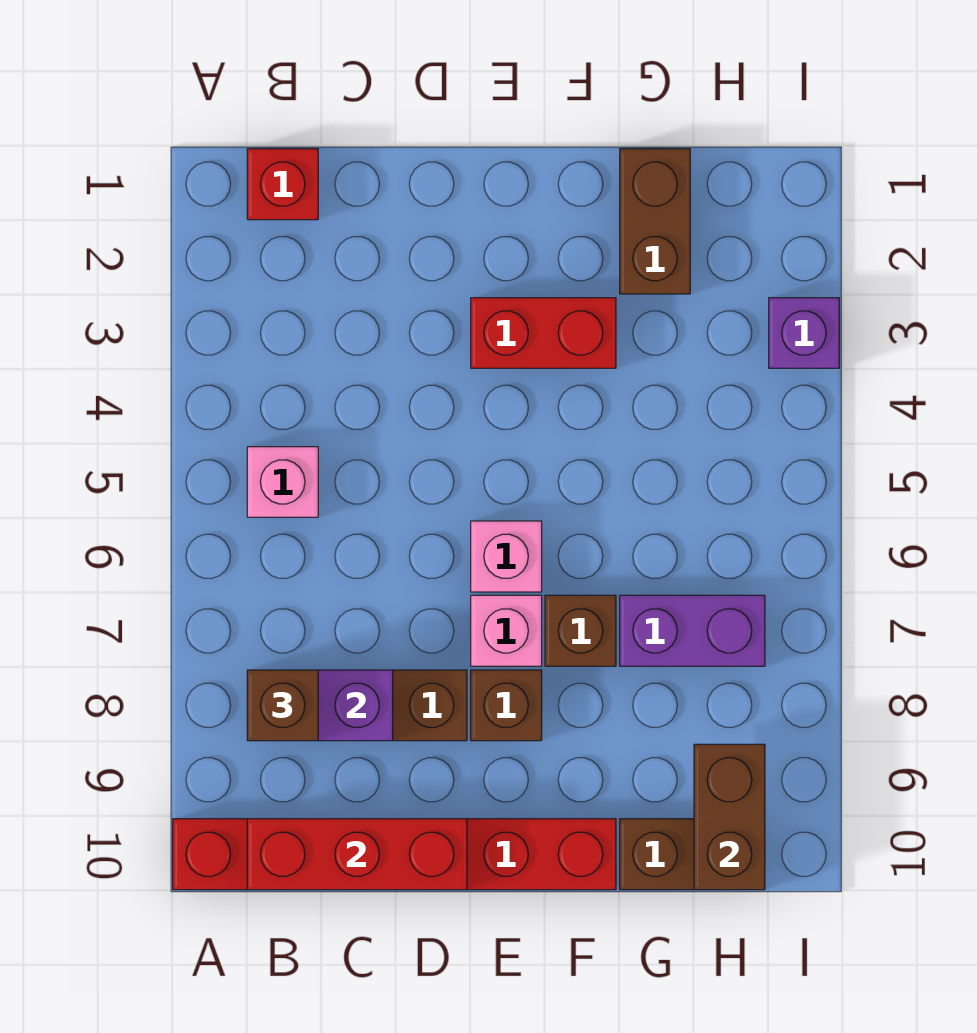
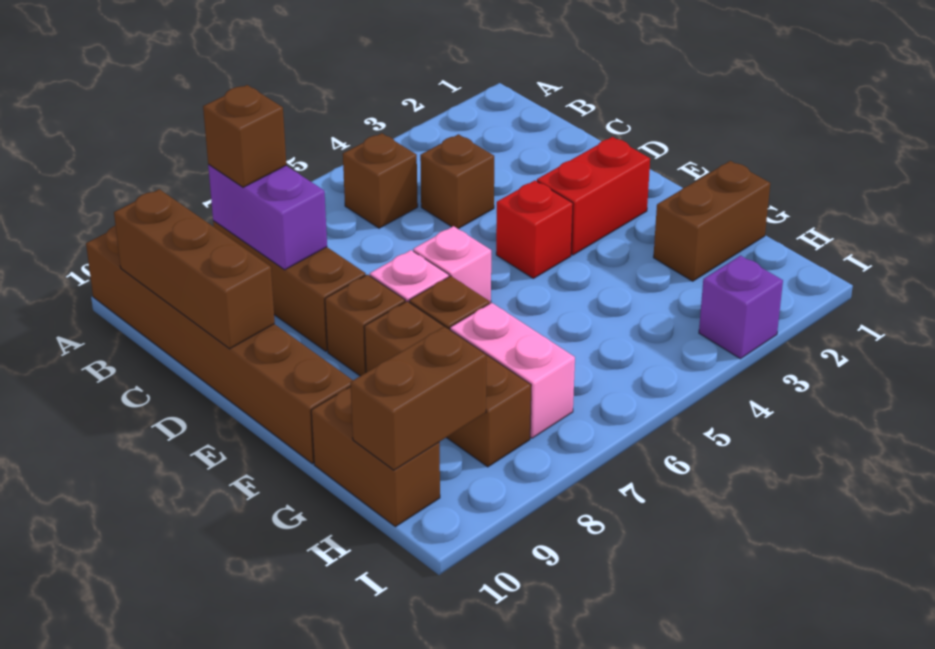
red brick A10:F10 level 1 -> brown brick A10:F10 level 1
red brick B1 level 1 -> red brick E4 level 1
pink brick B5 level 1 -> brown brick B5 level 1
red brick B10:D10 level 2 -> brown brick B10:D10 level 2
none -> brown brick C4 level 1
red brick E3:F3 level 1 -> red brick E2:E3 level 1
none -> brown brick F8:H8 level 1
purple brick G7:H7 level 1 -> pink brick G7:H7 level 1

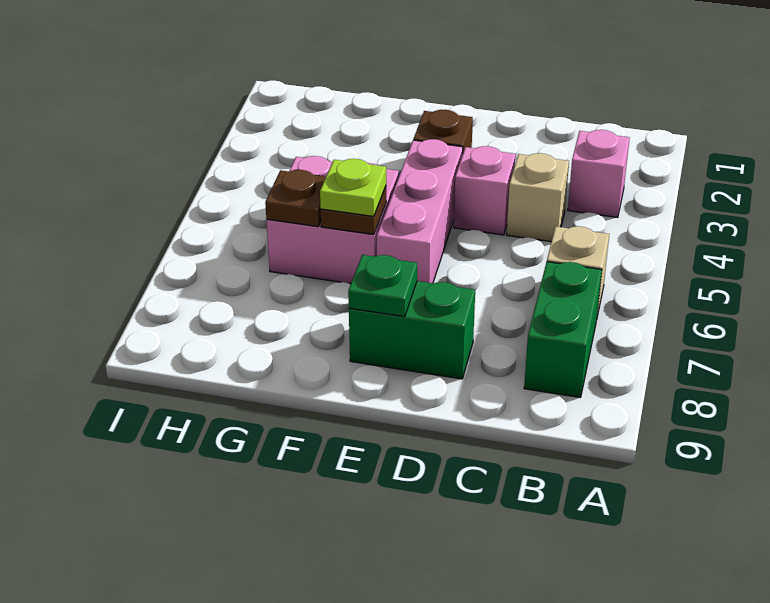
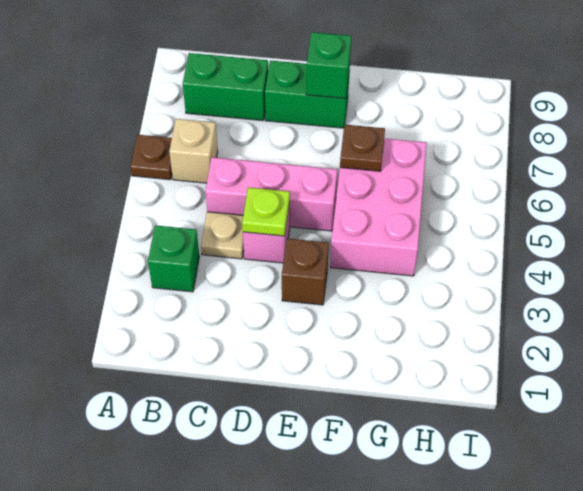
pink brick B3 level 1 -> green brick B3 level 1
green brick B7:B8 level 1 -> green brick B8:C8 level 1
tan brick C4 level 1 -> tan plate C4 level 1
pink brick E4:E6 level 1 -> pink brick C5:E5 level 1
green plate E8 level 2 -> green brick E8 level 2
pink brick F5:G6 level 1 -> pink brick F4:G6 level 1
lime plate F6 level 3 -> lime plate D4 level 2
brown plate G6 level 2 -> brown plate A6 level 1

# Problem statement
Your task is to reproduce exactly the lines from the one that holds "none -> brown brick C4 level 1" to the last line of the listing, and only those, omitting the pictures.

# Completed task
none -> brown brick C4 level 1
red brick E3:F3 level 1 -> red brick E2:E3 level 1
none -> brown brick F8:H8 level 1
purple brick G7:H7 level 1 -> pink brick G7:H7 level 1

pink brick B3 level 1 -> green brick B3 level 1
green brick B7:B8 level 1 -> green brick B8:C8 level 1
tan brick C4 level 1 -> tan plate C4 level 1
pink brick E4:E6 level 1 -> pink brick C5:E5 level 1
green plate E8 level 2 -> green brick E8 level 2
pink brick F5:G6 level 1 -> pink brick F4:G6 level 1
lime plate F6 level 3 -> lime plate D4 level 2
brown plate G6 level 2 -> brown plate A6 level 1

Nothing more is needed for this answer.